DATA SUPPLIED
--------

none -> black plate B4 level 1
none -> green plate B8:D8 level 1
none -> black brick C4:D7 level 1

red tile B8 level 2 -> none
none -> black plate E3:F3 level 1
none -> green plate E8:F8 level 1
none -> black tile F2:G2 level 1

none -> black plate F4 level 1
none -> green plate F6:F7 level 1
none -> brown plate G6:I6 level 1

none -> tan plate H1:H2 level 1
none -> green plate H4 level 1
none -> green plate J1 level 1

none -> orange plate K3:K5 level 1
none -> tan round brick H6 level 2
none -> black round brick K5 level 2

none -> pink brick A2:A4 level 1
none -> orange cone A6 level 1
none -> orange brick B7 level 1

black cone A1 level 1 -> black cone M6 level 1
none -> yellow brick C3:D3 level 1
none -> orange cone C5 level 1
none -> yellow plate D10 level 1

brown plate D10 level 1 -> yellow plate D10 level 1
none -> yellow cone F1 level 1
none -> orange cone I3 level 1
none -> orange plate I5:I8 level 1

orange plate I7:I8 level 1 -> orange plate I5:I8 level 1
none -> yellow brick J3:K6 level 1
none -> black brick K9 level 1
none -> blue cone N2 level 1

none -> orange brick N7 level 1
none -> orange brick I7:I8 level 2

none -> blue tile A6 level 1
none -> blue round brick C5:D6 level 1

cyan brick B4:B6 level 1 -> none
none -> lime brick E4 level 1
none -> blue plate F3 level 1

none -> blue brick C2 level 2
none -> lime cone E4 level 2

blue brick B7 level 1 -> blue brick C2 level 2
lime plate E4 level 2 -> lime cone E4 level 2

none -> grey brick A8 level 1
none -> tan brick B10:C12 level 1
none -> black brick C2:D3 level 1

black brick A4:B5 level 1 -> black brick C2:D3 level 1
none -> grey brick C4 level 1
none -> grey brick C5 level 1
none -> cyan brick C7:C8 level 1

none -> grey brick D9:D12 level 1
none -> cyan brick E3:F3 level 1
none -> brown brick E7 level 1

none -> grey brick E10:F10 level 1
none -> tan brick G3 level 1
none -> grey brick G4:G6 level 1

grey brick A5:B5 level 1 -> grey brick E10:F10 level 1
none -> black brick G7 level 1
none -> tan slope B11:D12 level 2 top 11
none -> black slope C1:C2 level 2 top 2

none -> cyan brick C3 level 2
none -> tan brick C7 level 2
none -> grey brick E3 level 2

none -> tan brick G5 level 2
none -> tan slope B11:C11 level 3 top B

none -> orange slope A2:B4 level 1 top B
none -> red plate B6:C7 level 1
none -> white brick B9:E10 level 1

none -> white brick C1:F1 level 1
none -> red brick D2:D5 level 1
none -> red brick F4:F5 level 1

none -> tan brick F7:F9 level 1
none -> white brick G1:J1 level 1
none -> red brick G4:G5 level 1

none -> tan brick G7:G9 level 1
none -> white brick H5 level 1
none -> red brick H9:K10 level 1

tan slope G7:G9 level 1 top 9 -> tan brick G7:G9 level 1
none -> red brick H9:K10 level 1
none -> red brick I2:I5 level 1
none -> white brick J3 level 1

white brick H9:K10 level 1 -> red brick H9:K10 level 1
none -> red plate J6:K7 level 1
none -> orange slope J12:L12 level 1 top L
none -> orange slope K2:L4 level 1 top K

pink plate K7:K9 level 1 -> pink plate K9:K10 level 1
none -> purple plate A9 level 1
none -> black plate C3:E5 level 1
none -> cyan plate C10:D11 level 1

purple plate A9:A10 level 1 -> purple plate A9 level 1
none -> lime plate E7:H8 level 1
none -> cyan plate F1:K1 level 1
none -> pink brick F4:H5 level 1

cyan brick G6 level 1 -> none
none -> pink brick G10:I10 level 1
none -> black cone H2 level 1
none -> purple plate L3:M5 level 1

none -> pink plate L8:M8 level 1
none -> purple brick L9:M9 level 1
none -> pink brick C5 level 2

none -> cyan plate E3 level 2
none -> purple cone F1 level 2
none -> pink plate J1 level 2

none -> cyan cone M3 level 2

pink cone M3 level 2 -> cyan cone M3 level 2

--------

ACTIVITY
Please transcribe every entry above exactly as it appears.

EXERCISE RESPONSE
none -> black plate B4 level 1
none -> green plate B8:D8 level 1
none -> black brick C4:D7 level 1

red tile B8 level 2 -> none
none -> black plate E3:F3 level 1
none -> green plate E8:F8 level 1
none -> black tile F2:G2 level 1

none -> black plate F4 level 1
none -> green plate F6:F7 level 1
none -> brown plate G6:I6 level 1

none -> tan plate H1:H2 level 1
none -> green plate H4 level 1
none -> green plate J1 level 1

none -> orange plate K3:K5 level 1
none -> tan round brick H6 level 2
none -> black round brick K5 level 2

none -> pink brick A2:A4 level 1
none -> orange cone A6 level 1
none -> orange brick B7 level 1

black cone A1 level 1 -> black cone M6 level 1
none -> yellow brick C3:D3 level 1
none -> orange cone C5 level 1
none -> yellow plate D10 level 1

brown plate D10 level 1 -> yellow plate D10 level 1
none -> yellow cone F1 level 1
none -> orange cone I3 level 1
none -> orange plate I5:I8 level 1

orange plate I7:I8 level 1 -> orange plate I5:I8 level 1
none -> yellow brick J3:K6 level 1
none -> black brick K9 level 1
none -> blue cone N2 level 1

none -> orange brick N7 level 1
none -> orange brick I7:I8 level 2

none -> blue tile A6 level 1
none -> blue round brick C5:D6 level 1

cyan brick B4:B6 level 1 -> none
none -> lime brick E4 level 1
none -> blue plate F3 level 1

none -> blue brick C2 level 2
none -> lime cone E4 level 2

blue brick B7 level 1 -> blue brick C2 level 2
lime plate E4 level 2 -> lime cone E4 level 2

none -> grey brick A8 level 1
none -> tan brick B10:C12 level 1
none -> black brick C2:D3 level 1

black brick A4:B5 level 1 -> black brick C2:D3 level 1
none -> grey brick C4 level 1
none -> grey brick C5 level 1
none -> cyan brick C7:C8 level 1

none -> grey brick D9:D12 level 1
none -> cyan brick E3:F3 level 1
none -> brown brick E7 level 1

none -> grey brick E10:F10 level 1
none -> tan brick G3 level 1
none -> grey brick G4:G6 level 1

grey brick A5:B5 level 1 -> grey brick E10:F10 level 1
none -> black brick G7 level 1
none -> tan slope B11:D12 level 2 top 11
none -> black slope C1:C2 level 2 top 2

none -> cyan brick C3 level 2
none -> tan brick C7 level 2
none -> grey brick E3 level 2

none -> tan brick G5 level 2
none -> tan slope B11:C11 level 3 top B

none -> orange slope A2:B4 level 1 top B
none -> red plate B6:C7 level 1
none -> white brick B9:E10 level 1

none -> white brick C1:F1 level 1
none -> red brick D2:D5 level 1
none -> red brick F4:F5 level 1

none -> tan brick F7:F9 level 1
none -> white brick G1:J1 level 1
none -> red brick G4:G5 level 1

none -> tan brick G7:G9 level 1
none -> white brick H5 level 1
none -> red brick H9:K10 level 1

tan slope G7:G9 level 1 top 9 -> tan brick G7:G9 level 1
none -> red brick H9:K10 level 1
none -> red brick I2:I5 level 1
none -> white brick J3 level 1

white brick H9:K10 level 1 -> red brick H9:K10 level 1
none -> red plate J6:K7 level 1
none -> orange slope J12:L12 level 1 top L
none -> orange slope K2:L4 level 1 top K

pink plate K7:K9 level 1 -> pink plate K9:K10 level 1
none -> purple plate A9 level 1
none -> black plate C3:E5 level 1
none -> cyan plate C10:D11 level 1

purple plate A9:A10 level 1 -> purple plate A9 level 1
none -> lime plate E7:H8 level 1
none -> cyan plate F1:K1 level 1
none -> pink brick F4:H5 level 1

cyan brick G6 level 1 -> none
none -> pink brick G10:I10 level 1
none -> black cone H2 level 1
none -> purple plate L3:M5 level 1

none -> pink plate L8:M8 level 1
none -> purple brick L9:M9 level 1
none -> pink brick C5 level 2

none -> cyan plate E3 level 2
none -> purple cone F1 level 2
none -> pink plate J1 level 2

none -> cyan cone M3 level 2

pink cone M3 level 2 -> cyan cone M3 level 2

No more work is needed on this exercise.